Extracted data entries
**********
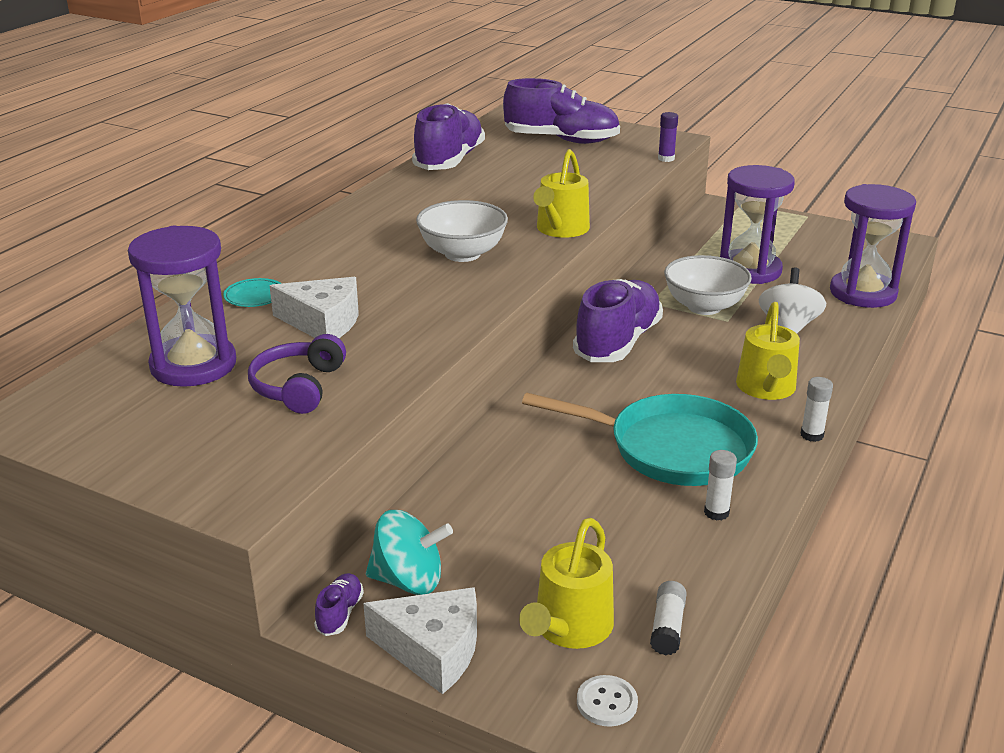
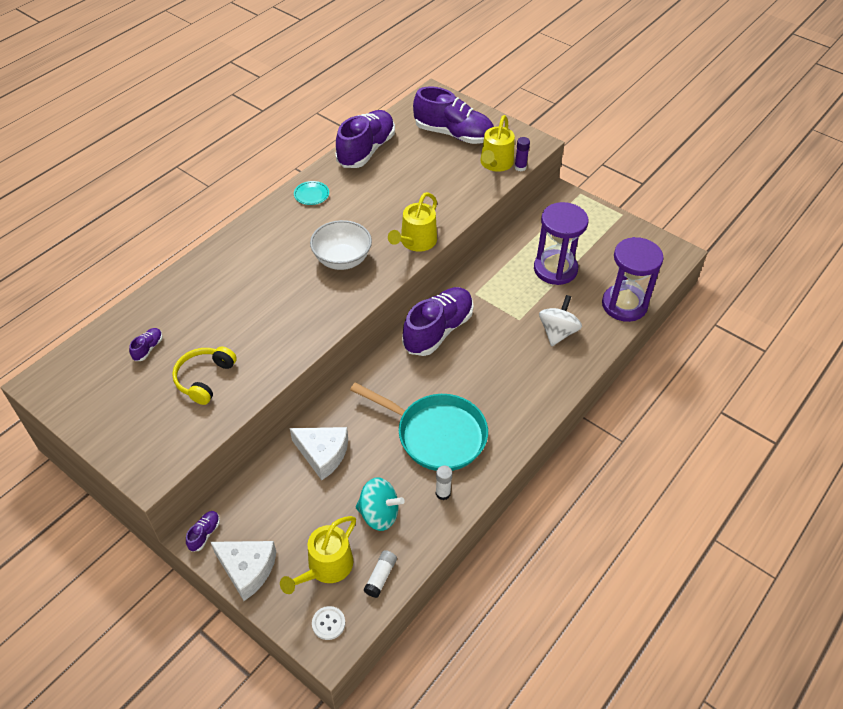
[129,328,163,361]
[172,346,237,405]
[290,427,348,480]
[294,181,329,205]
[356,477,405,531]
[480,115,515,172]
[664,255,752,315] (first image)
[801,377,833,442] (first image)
**********
From the line containing "[172,346,237,405]" down to the last line of the data, transcribe every line exactly; nothing else should appear.

[172,346,237,405]
[290,427,348,480]
[294,181,329,205]
[356,477,405,531]
[480,115,515,172]
[664,255,752,315] (first image)
[801,377,833,442] (first image)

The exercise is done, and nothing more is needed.